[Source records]
▬▬▬▬▬▬▬▬▬▬

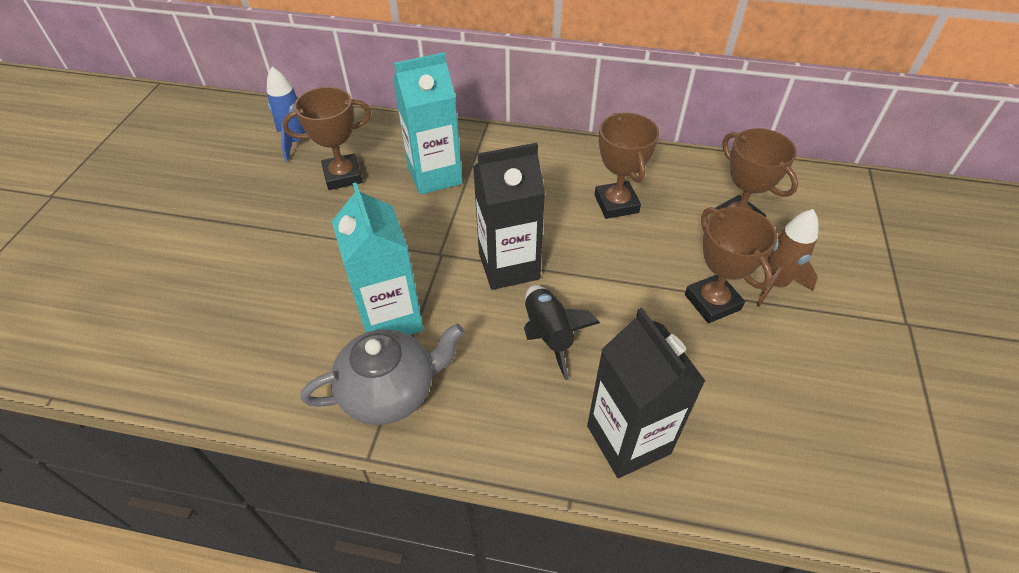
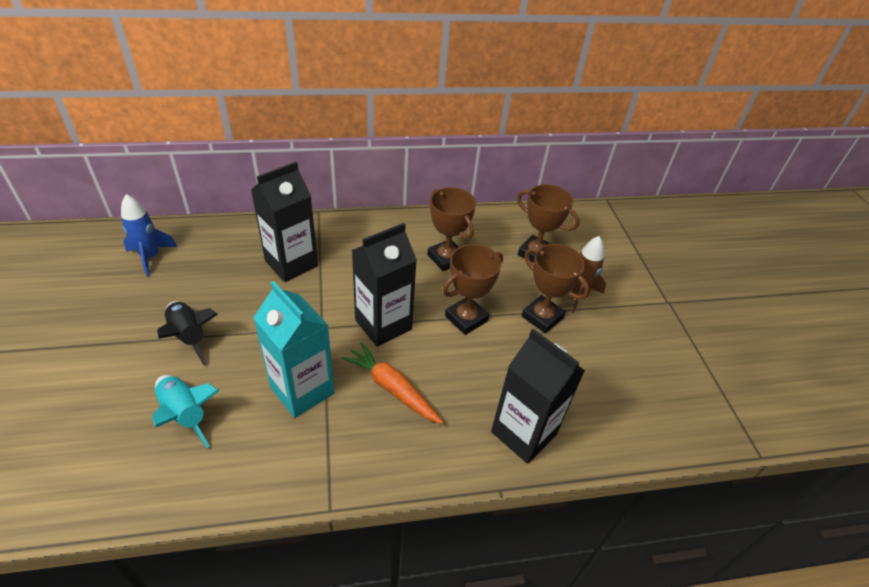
camera: 25 degrees left, 5 degrees down
(265, 313) = (185, 414): none -> turquoise rocket
(343, 176) = (208, 279): brown trophy -> brown trophy (466, 318)
(390, 391) = (327, 450): grey teapot -> none
(434, 175) = (291, 263): turquoise carton -> black carton
(490, 342) = (392, 388): none -> orange carrot
(548, 335) = (435, 371): black rocket -> black rocket (189, 337)

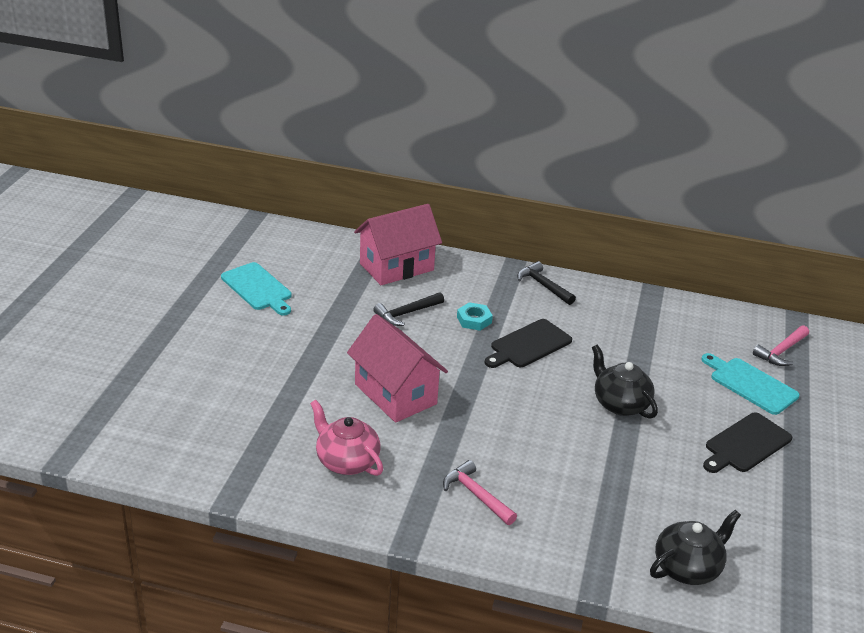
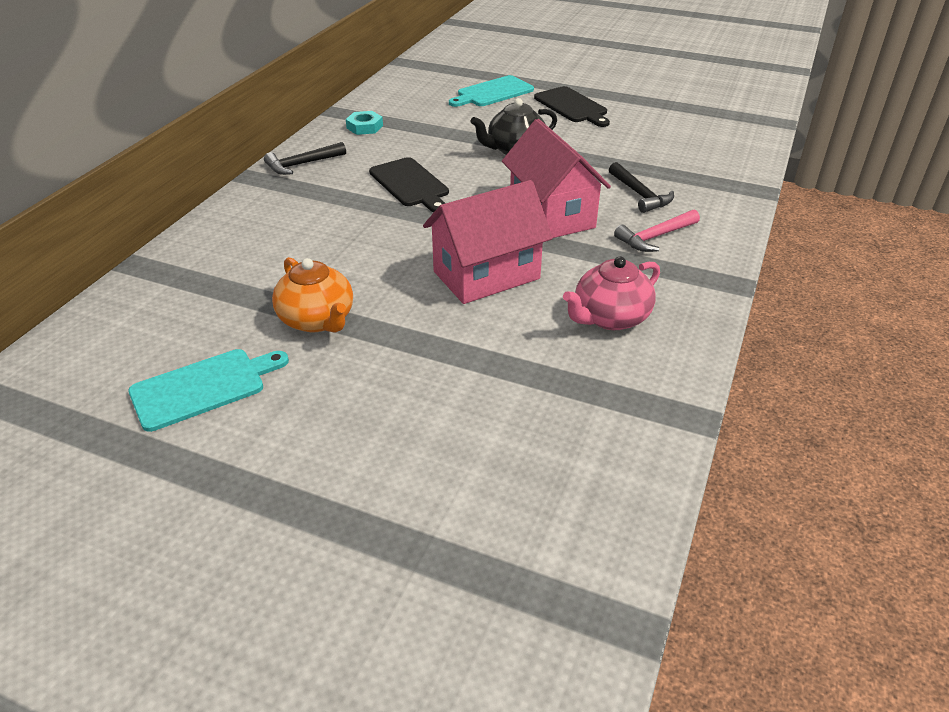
camera: 80 degrees left, 5 degrees up
(328, 321) = (317, 320): none -> orange teapot
(396, 267) = (212, 257): pink house -> pink house (551, 215)
(406, 313) = (323, 256): black hammer -> black hammer (640, 194)
(474, 320) = (353, 212): turquoise nut -> turquoise nut (364, 127)
(688, 567) = (725, 150): black teapot -> none
(781, 351) = (449, 74): pink hammer -> none

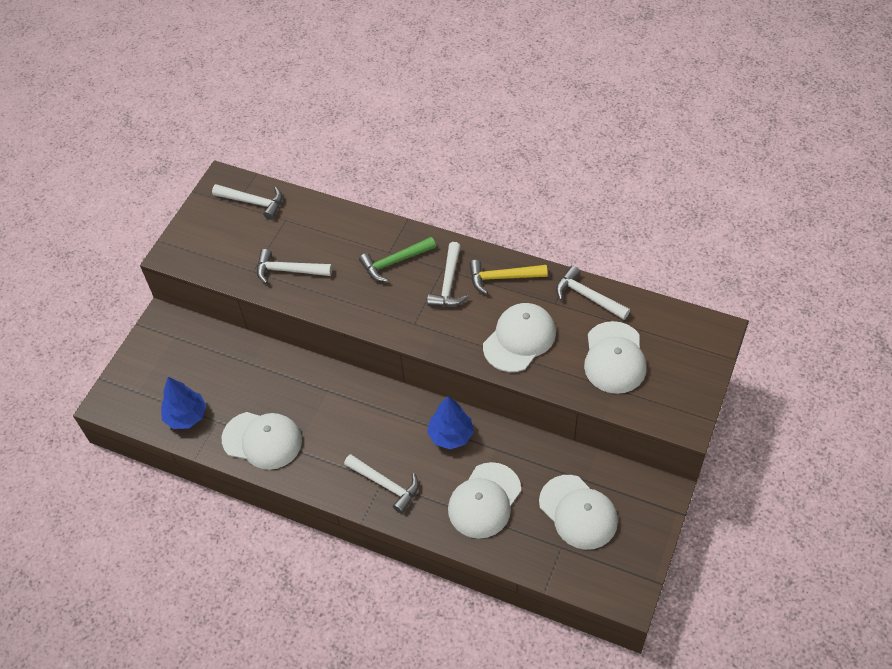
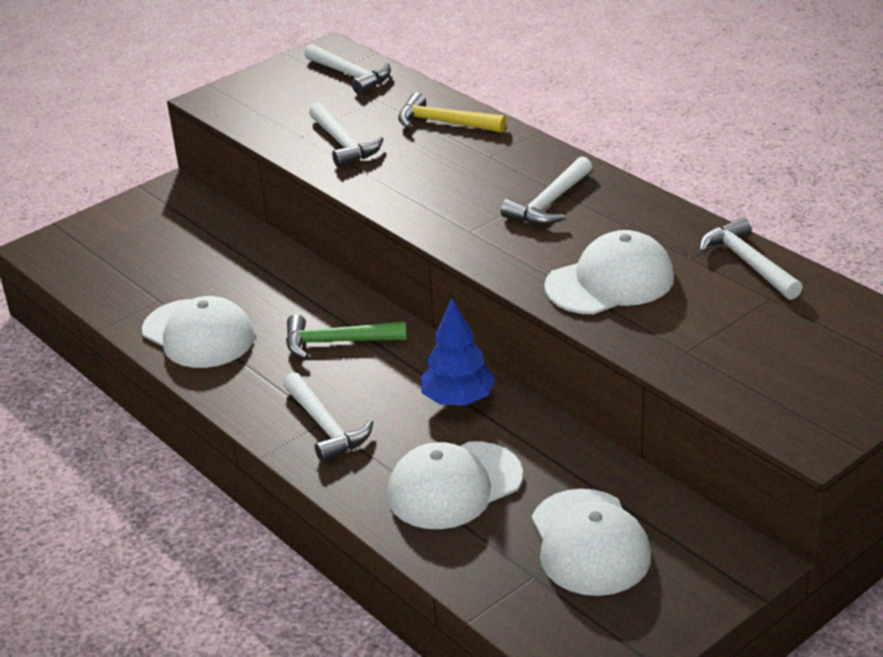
camera: 25 degrees right, 20 degrees down
(186, 416) = (124, 285): blue tree -> none
(288, 270) = (343, 144): white hammer -> white hammer turned 150 degrees counterclockwise
(394, 262) = (490, 167): green hammer -> green hammer (336, 342)
(502, 278) = (631, 215): yellow hammer -> yellow hammer (443, 123)
(614, 358) = (743, 337): white cap -> none

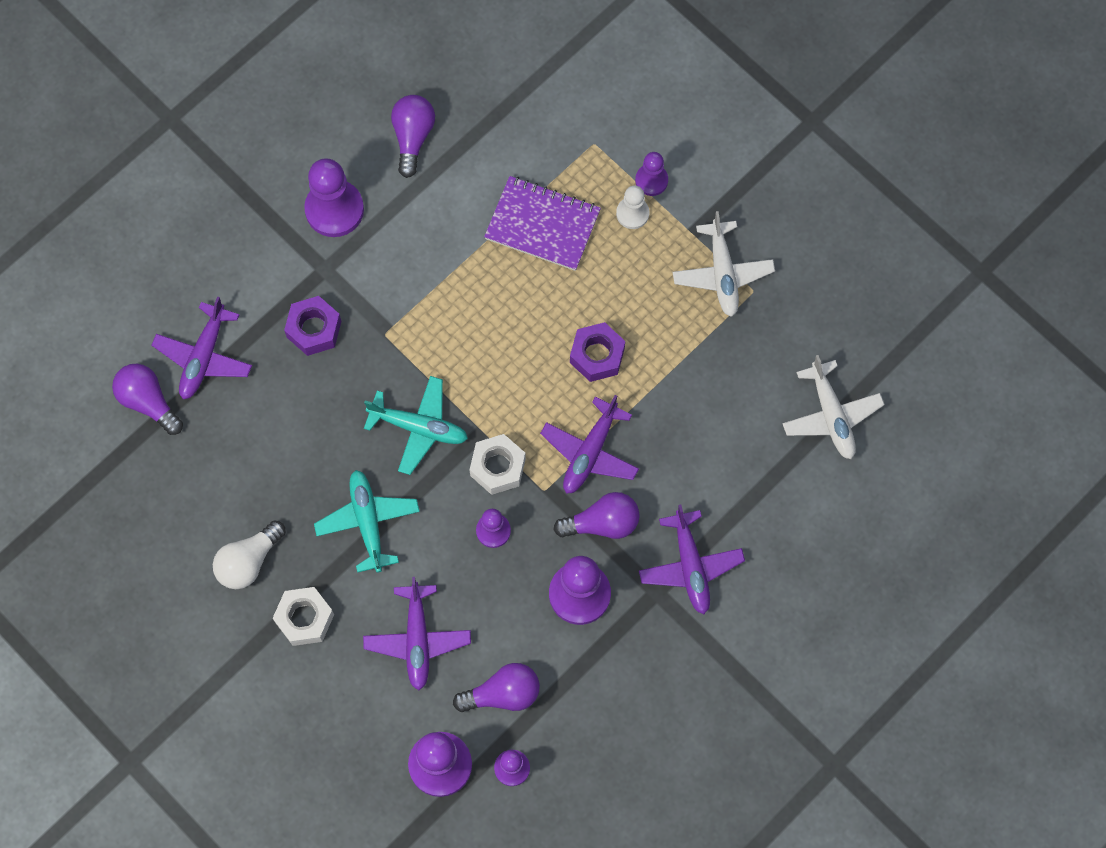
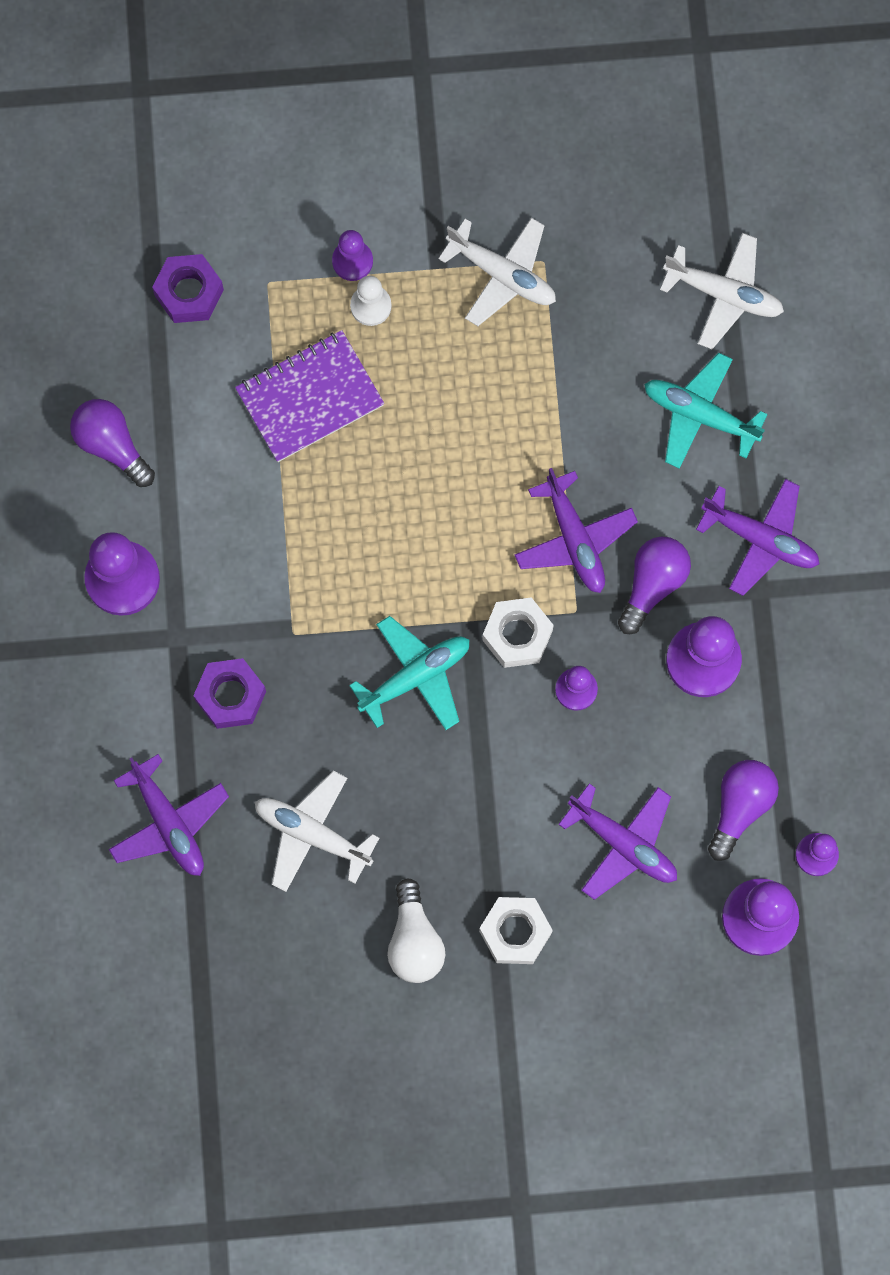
camera: 50 degrees left, 5 degrees up
(148, 402) = (169, 912): purple light bulb -> none
(266, 446) = (312, 834): none -> white plane
(368, 522) = (469, 798): turquoise plane -> turquoise plane (700, 415)
(597, 355) = (485, 455): purple nut -> purple nut (189, 292)

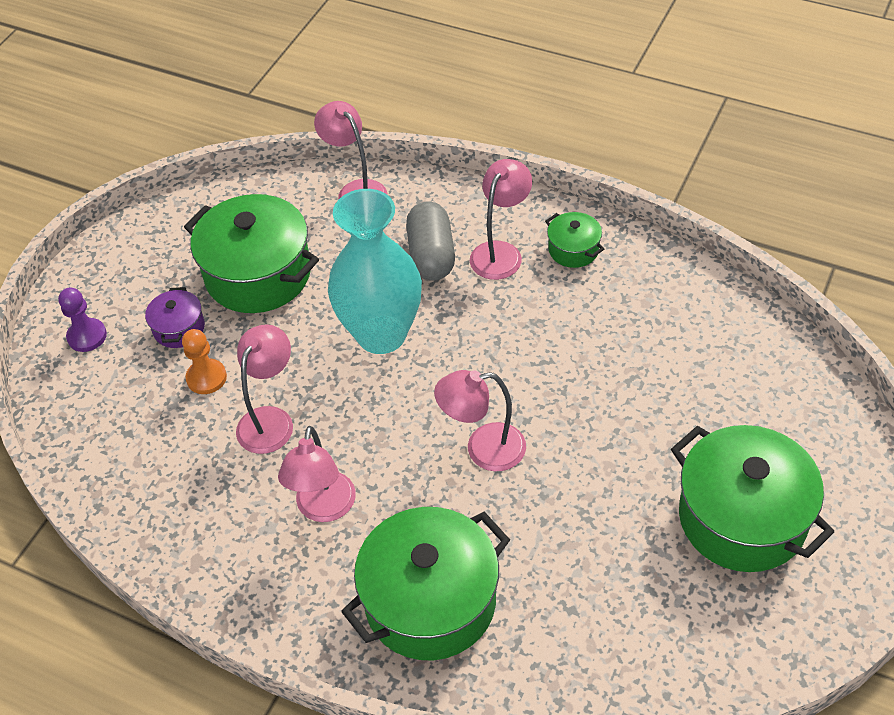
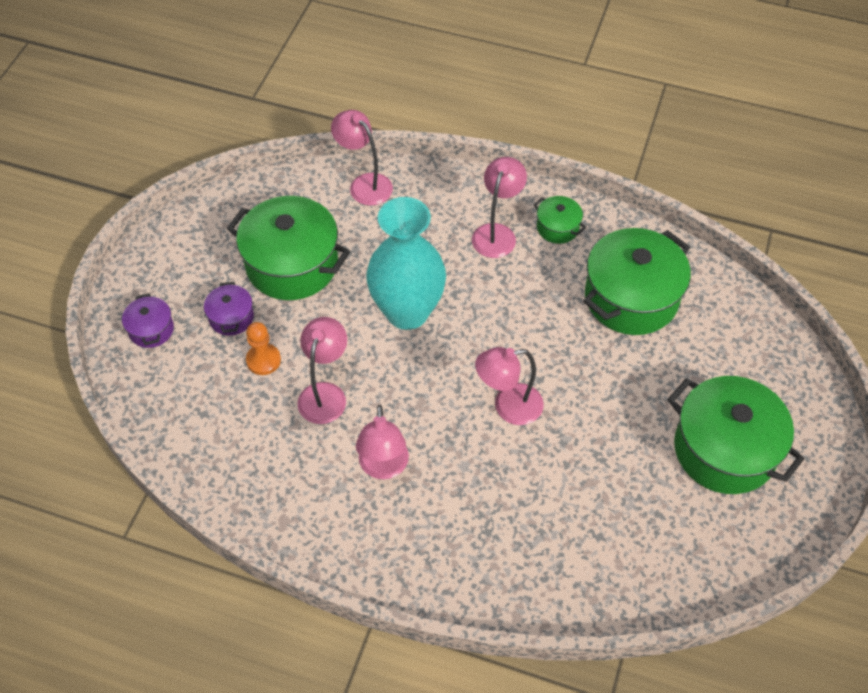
camera: 10 degrees left, 5 degrees up
(87, 336) = (151, 329): purple pawn -> purple pot
(430, 601) = (484, 539): green pot -> green pot (631, 298)
(431, 255) = (438, 239): grey capsule -> none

▬▬▬▬▬▬▬▬▬▬

WHAT THE EXERCISE ASKS>
Output exactly the lines from the line with "(688, 567) = (725, 150): black teapot -> none" to the last line of the records, including both, and leave every picture out.

ANSWER SPACE>
(688, 567) = (725, 150): black teapot -> none
(781, 351) = (449, 74): pink hammer -> none

camera: 25 degrees right, 20 degrees down
(186, 416) = (124, 285): blue tree -> none
(288, 270) = (343, 144): white hammer -> white hammer turned 150 degrees counterclockwise
(394, 262) = (490, 167): green hammer -> green hammer (336, 342)
(502, 278) = (631, 215): yellow hammer -> yellow hammer (443, 123)
(614, 358) = (743, 337): white cap -> none

camera: 50 degrees left, 5 degrees up
(148, 402) = (169, 912): purple light bulb -> none
(266, 446) = (312, 834): none -> white plane
(368, 522) = (469, 798): turquoise plane -> turquoise plane (700, 415)
(597, 355) = (485, 455): purple nut -> purple nut (189, 292)

camera: 10 degrees left, 5 degrees up
(87, 336) = (151, 329): purple pawn -> purple pot
(430, 601) = (484, 539): green pot -> green pot (631, 298)
(431, 255) = (438, 239): grey capsule -> none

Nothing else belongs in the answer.